» **Data to process**:
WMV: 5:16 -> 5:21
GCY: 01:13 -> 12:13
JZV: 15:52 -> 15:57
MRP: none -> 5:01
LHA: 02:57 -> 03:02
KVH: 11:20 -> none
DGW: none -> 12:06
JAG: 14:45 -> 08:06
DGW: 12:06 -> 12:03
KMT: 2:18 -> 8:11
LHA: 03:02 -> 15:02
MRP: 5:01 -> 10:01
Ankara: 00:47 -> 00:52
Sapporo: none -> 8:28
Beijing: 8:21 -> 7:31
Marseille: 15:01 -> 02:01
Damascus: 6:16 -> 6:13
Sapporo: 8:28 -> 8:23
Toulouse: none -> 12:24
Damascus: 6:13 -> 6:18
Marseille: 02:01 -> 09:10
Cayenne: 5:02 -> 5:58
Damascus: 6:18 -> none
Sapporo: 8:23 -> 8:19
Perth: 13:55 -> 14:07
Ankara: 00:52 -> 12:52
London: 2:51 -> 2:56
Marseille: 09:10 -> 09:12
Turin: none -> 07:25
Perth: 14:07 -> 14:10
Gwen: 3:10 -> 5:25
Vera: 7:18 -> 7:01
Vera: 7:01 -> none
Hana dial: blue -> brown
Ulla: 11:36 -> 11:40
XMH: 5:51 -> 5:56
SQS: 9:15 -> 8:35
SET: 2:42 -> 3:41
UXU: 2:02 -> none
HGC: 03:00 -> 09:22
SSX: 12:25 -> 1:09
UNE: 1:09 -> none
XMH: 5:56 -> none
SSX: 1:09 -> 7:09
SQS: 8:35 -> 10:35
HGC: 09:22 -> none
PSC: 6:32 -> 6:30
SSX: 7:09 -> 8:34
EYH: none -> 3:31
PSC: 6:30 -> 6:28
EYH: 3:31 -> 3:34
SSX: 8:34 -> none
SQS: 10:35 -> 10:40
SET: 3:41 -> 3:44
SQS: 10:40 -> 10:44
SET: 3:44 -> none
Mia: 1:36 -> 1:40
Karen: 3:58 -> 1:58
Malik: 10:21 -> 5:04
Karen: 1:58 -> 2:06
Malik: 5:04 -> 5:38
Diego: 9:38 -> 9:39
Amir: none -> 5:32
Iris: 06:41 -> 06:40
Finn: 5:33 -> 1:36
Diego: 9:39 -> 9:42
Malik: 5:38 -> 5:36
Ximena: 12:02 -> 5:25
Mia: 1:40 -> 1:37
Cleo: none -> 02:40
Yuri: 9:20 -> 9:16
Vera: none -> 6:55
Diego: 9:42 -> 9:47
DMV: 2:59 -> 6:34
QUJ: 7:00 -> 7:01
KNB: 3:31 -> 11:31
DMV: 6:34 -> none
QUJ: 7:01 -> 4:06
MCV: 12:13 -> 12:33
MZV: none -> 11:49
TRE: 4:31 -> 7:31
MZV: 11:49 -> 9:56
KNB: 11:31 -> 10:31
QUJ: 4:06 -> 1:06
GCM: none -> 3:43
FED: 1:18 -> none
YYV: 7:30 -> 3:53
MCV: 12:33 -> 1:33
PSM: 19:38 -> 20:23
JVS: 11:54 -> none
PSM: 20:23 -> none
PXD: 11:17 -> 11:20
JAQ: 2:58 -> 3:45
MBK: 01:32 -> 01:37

» **What the task asks**:
Copy out every line of the listing above, keeping each one unchanged and in the same order.

» **Result**:
WMV: 5:16 -> 5:21
GCY: 01:13 -> 12:13
JZV: 15:52 -> 15:57
MRP: none -> 5:01
LHA: 02:57 -> 03:02
KVH: 11:20 -> none
DGW: none -> 12:06
JAG: 14:45 -> 08:06
DGW: 12:06 -> 12:03
KMT: 2:18 -> 8:11
LHA: 03:02 -> 15:02
MRP: 5:01 -> 10:01
Ankara: 00:47 -> 00:52
Sapporo: none -> 8:28
Beijing: 8:21 -> 7:31
Marseille: 15:01 -> 02:01
Damascus: 6:16 -> 6:13
Sapporo: 8:28 -> 8:23
Toulouse: none -> 12:24
Damascus: 6:13 -> 6:18
Marseille: 02:01 -> 09:10
Cayenne: 5:02 -> 5:58
Damascus: 6:18 -> none
Sapporo: 8:23 -> 8:19
Perth: 13:55 -> 14:07
Ankara: 00:52 -> 12:52
London: 2:51 -> 2:56
Marseille: 09:10 -> 09:12
Turin: none -> 07:25
Perth: 14:07 -> 14:10
Gwen: 3:10 -> 5:25
Vera: 7:18 -> 7:01
Vera: 7:01 -> none
Hana dial: blue -> brown
Ulla: 11:36 -> 11:40
XMH: 5:51 -> 5:56
SQS: 9:15 -> 8:35
SET: 2:42 -> 3:41
UXU: 2:02 -> none
HGC: 03:00 -> 09:22
SSX: 12:25 -> 1:09
UNE: 1:09 -> none
XMH: 5:56 -> none
SSX: 1:09 -> 7:09
SQS: 8:35 -> 10:35
HGC: 09:22 -> none
PSC: 6:32 -> 6:30
SSX: 7:09 -> 8:34
EYH: none -> 3:31
PSC: 6:30 -> 6:28
EYH: 3:31 -> 3:34
SSX: 8:34 -> none
SQS: 10:35 -> 10:40
SET: 3:41 -> 3:44
SQS: 10:40 -> 10:44
SET: 3:44 -> none
Mia: 1:36 -> 1:40
Karen: 3:58 -> 1:58
Malik: 10:21 -> 5:04
Karen: 1:58 -> 2:06
Malik: 5:04 -> 5:38
Diego: 9:38 -> 9:39
Amir: none -> 5:32
Iris: 06:41 -> 06:40
Finn: 5:33 -> 1:36
Diego: 9:39 -> 9:42
Malik: 5:38 -> 5:36
Ximena: 12:02 -> 5:25
Mia: 1:40 -> 1:37
Cleo: none -> 02:40
Yuri: 9:20 -> 9:16
Vera: none -> 6:55
Diego: 9:42 -> 9:47
DMV: 2:59 -> 6:34
QUJ: 7:00 -> 7:01
KNB: 3:31 -> 11:31
DMV: 6:34 -> none
QUJ: 7:01 -> 4:06
MCV: 12:13 -> 12:33
MZV: none -> 11:49
TRE: 4:31 -> 7:31
MZV: 11:49 -> 9:56
KNB: 11:31 -> 10:31
QUJ: 4:06 -> 1:06
GCM: none -> 3:43
FED: 1:18 -> none
YYV: 7:30 -> 3:53
MCV: 12:33 -> 1:33
PSM: 19:38 -> 20:23
JVS: 11:54 -> none
PSM: 20:23 -> none
PXD: 11:17 -> 11:20
JAQ: 2:58 -> 3:45
MBK: 01:32 -> 01:37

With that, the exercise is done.